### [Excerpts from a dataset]
= = = = =

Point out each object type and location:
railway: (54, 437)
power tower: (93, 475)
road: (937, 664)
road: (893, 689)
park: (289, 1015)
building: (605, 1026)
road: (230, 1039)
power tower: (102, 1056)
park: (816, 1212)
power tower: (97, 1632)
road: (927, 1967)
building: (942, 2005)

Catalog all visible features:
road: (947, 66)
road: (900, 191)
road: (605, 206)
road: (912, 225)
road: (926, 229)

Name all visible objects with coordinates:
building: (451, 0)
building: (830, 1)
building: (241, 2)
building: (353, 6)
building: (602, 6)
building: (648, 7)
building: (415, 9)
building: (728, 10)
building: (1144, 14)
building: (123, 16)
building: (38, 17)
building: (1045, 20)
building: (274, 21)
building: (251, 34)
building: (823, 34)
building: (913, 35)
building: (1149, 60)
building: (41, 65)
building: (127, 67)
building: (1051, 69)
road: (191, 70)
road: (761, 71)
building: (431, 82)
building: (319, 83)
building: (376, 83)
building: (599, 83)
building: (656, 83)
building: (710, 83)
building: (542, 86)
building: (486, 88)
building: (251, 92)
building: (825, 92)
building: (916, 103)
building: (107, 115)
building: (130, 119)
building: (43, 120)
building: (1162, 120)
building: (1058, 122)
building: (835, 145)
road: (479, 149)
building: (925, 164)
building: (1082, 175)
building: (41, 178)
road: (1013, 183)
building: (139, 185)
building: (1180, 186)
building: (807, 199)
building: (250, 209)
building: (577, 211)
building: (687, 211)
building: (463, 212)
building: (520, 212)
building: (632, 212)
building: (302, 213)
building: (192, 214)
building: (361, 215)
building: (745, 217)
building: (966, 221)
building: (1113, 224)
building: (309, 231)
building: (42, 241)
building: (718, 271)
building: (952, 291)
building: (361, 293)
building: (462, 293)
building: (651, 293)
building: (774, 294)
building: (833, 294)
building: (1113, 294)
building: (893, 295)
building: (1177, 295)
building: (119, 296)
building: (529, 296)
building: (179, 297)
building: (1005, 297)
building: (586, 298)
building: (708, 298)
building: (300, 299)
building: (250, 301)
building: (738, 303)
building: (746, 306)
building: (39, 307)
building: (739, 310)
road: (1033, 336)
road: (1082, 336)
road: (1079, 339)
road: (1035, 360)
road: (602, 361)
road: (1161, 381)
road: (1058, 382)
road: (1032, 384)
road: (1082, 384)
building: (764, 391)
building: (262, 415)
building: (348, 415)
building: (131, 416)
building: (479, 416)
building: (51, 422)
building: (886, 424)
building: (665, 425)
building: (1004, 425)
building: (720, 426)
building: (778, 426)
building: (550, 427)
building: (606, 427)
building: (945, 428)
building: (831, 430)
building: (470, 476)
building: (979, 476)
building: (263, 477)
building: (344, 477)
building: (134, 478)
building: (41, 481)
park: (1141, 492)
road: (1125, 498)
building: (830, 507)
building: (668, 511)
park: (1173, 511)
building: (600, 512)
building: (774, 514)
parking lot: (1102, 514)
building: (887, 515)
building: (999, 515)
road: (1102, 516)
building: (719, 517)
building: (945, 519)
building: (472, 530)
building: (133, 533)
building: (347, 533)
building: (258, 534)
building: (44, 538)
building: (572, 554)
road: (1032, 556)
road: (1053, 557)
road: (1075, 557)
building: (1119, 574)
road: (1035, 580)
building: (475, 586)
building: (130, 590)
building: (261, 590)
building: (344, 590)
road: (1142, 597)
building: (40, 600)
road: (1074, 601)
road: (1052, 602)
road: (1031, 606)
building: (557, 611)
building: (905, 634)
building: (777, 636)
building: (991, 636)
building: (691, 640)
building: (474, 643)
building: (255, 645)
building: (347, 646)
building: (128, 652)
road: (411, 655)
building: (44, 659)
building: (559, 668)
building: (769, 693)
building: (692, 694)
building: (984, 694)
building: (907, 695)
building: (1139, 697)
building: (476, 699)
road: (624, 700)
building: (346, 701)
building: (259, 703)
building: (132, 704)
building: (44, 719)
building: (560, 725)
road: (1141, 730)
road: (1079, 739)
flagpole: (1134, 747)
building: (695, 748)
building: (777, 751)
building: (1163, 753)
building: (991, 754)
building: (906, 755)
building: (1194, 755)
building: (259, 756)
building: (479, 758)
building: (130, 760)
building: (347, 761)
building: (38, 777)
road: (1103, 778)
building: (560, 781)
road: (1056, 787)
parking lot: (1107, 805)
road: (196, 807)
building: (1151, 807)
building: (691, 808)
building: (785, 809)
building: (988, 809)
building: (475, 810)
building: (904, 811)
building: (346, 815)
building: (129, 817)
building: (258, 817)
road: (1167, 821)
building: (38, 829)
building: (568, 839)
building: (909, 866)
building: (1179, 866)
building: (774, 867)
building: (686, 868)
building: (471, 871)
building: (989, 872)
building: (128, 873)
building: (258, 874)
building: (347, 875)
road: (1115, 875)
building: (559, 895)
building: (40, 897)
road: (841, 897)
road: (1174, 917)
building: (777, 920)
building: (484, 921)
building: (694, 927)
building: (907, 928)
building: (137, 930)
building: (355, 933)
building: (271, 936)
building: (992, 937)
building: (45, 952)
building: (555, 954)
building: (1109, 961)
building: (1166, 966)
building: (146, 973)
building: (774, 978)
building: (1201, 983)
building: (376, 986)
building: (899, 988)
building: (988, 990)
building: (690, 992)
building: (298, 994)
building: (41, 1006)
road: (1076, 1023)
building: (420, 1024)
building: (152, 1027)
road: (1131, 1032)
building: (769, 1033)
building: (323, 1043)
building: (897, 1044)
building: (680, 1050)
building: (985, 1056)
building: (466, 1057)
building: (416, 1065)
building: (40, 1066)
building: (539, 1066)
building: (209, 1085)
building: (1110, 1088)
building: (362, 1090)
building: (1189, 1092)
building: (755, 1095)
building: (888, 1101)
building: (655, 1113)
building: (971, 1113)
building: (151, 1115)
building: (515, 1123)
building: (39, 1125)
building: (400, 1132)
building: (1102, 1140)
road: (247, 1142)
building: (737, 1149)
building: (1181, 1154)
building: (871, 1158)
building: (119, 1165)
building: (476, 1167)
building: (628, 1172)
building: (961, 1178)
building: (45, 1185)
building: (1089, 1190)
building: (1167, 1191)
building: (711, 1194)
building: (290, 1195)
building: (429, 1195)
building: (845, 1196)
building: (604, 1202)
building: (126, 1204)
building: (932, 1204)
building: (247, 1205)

= = = = =

Provide the number of lines above that include the string "power", with no other words.

### [SOLVED EXERCISE]
3